Records from a data collection:
"""
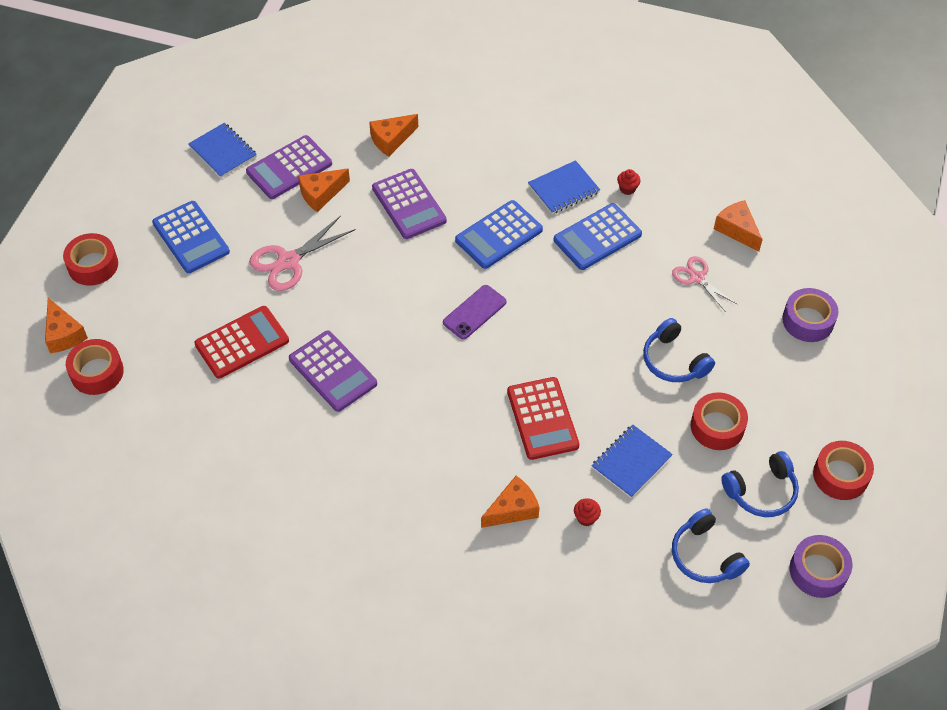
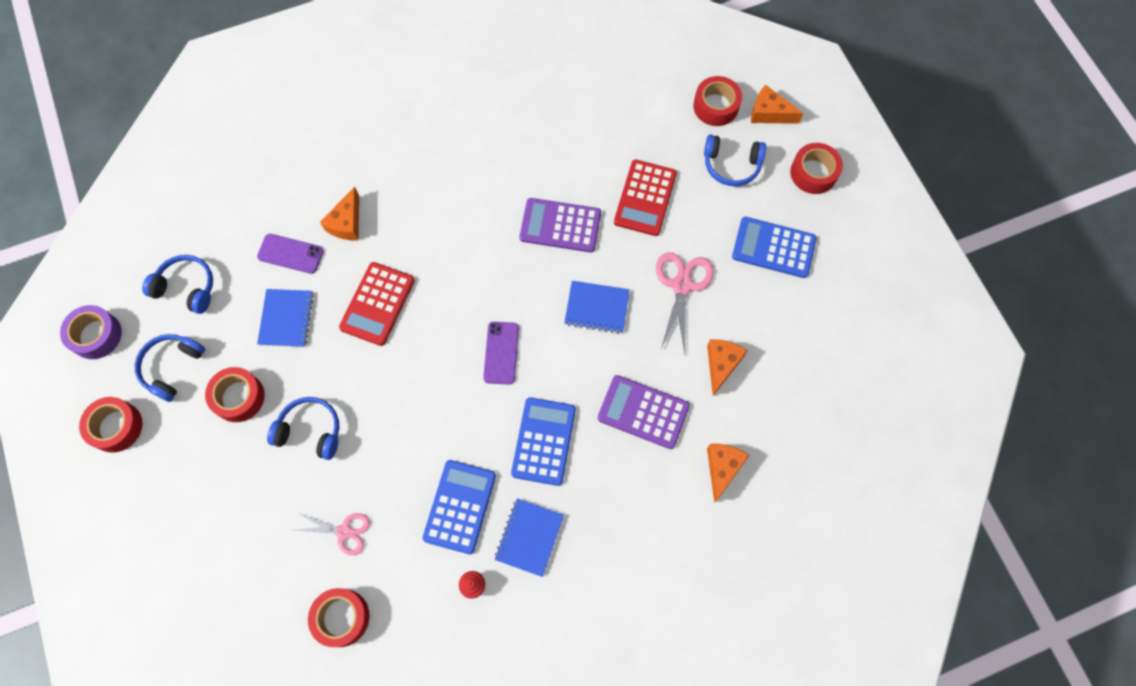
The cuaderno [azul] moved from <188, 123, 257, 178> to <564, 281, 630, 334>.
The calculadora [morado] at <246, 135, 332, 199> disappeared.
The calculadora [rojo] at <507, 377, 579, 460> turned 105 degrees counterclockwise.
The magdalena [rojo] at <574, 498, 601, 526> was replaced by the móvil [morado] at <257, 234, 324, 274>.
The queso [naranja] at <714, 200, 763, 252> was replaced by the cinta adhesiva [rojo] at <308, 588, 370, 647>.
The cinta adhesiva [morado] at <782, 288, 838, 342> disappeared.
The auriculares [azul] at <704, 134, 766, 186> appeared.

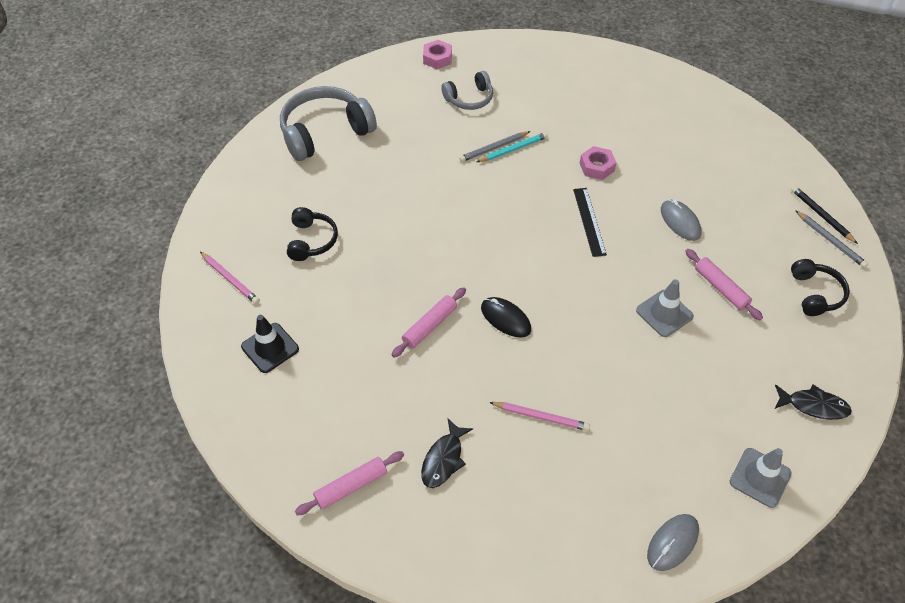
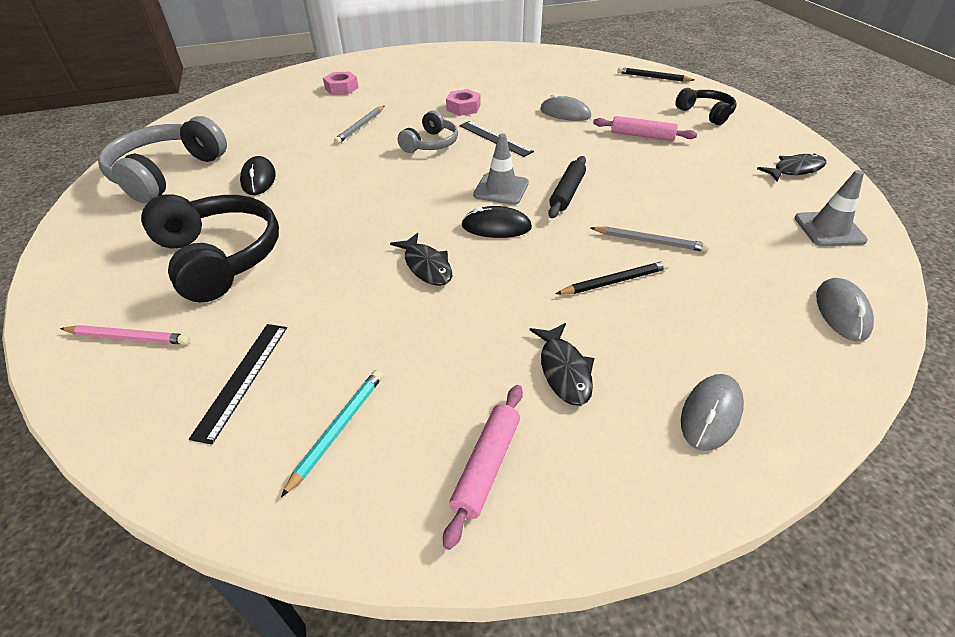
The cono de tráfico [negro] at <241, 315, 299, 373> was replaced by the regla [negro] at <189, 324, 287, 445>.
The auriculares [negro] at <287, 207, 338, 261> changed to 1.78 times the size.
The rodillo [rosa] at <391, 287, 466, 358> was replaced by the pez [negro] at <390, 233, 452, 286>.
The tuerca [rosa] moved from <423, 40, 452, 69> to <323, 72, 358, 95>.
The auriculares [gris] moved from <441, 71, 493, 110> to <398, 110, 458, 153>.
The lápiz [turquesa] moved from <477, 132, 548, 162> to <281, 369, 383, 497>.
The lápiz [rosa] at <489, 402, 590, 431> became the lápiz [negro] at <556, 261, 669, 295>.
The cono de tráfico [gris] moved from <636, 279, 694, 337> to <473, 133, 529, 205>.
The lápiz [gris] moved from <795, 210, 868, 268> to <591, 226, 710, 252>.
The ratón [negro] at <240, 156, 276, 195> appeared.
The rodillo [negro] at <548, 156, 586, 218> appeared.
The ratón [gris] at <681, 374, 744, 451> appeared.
"""
Aim of the task: Read the entries above and find each line holding the word "auriculares". Copy it out.

Response to this exercise:
The auriculares [azul] at <704, 134, 766, 186> appeared.
The auriculares [negro] at <287, 207, 338, 261> changed to 1.78 times the size.
The auriculares [gris] moved from <441, 71, 493, 110> to <398, 110, 458, 153>.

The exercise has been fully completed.